Transcribe these records exactly, dropping every picture.

== == ==

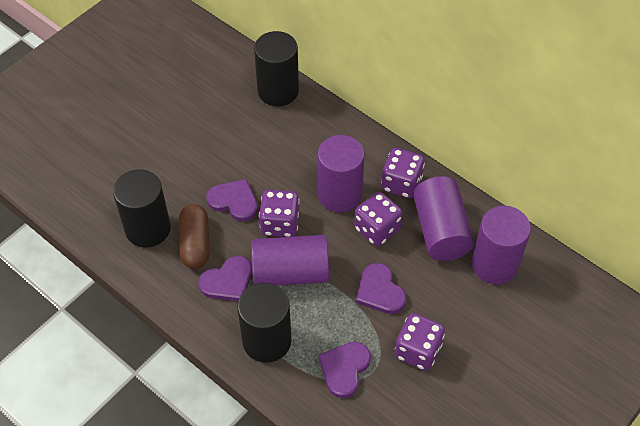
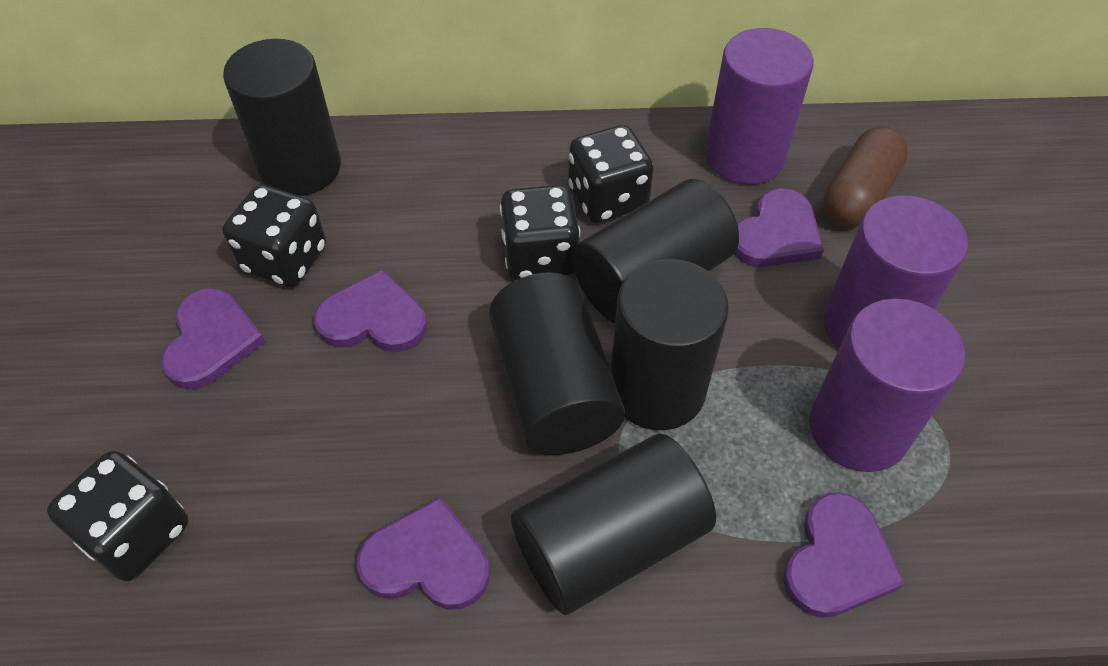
black cylinder: 3 -> 5
black dice: 0 -> 4
purple cylinder: 4 -> 3
purple dice: 4 -> 0
purple heart: 4 -> 5

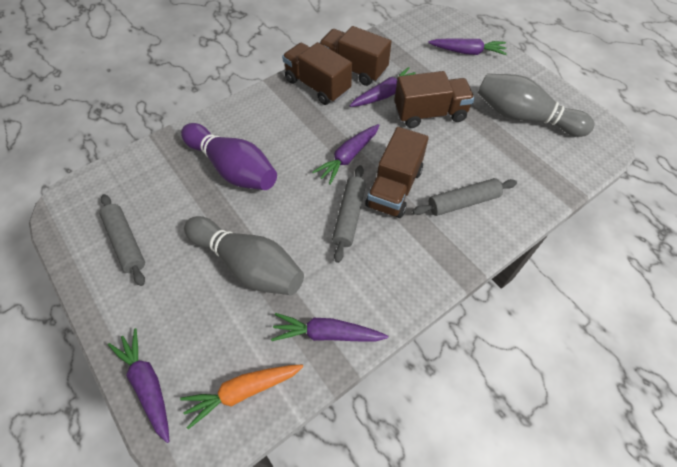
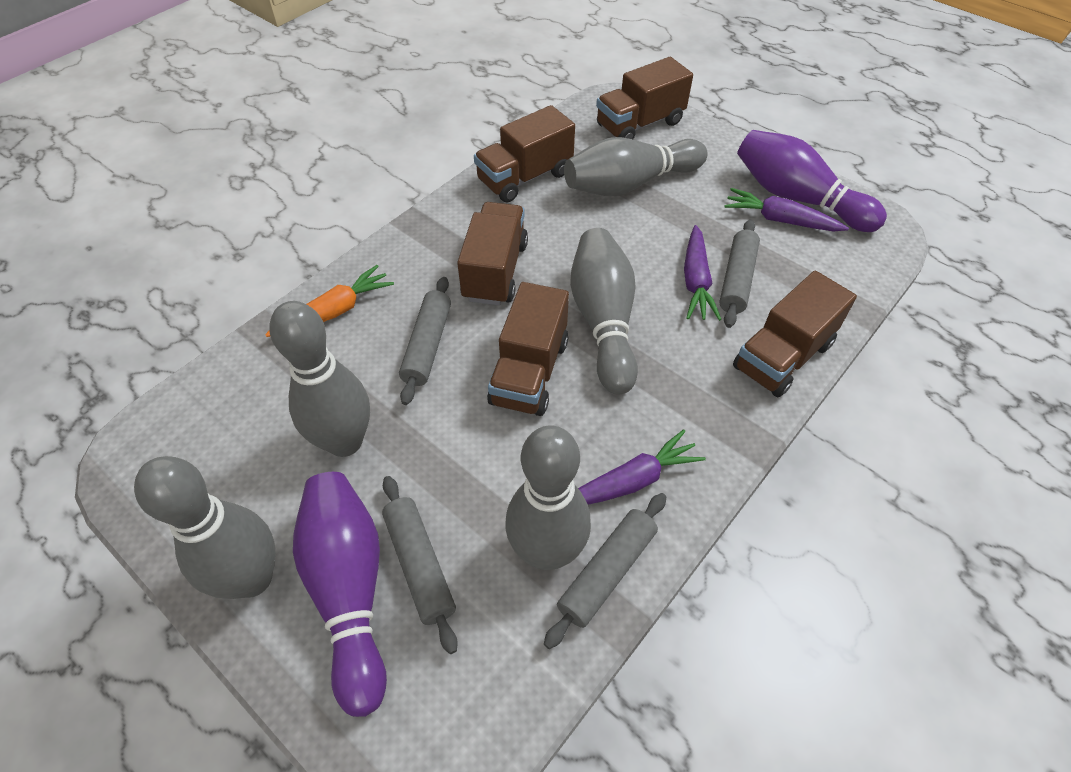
brown truck: 4 -> 5
grey bowling pin: 2 -> 5
grey rolling pin: 3 -> 4
purple bowling pin: 1 -> 2
purple carrot: 5 -> 3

== == ==

== THE ANSWER ==
black cylinder: 3 -> 5
black dice: 0 -> 4
purple cylinder: 4 -> 3
purple dice: 4 -> 0
purple heart: 4 -> 5

brown truck: 4 -> 5
grey bowling pin: 2 -> 5
grey rolling pin: 3 -> 4
purple bowling pin: 1 -> 2
purple carrot: 5 -> 3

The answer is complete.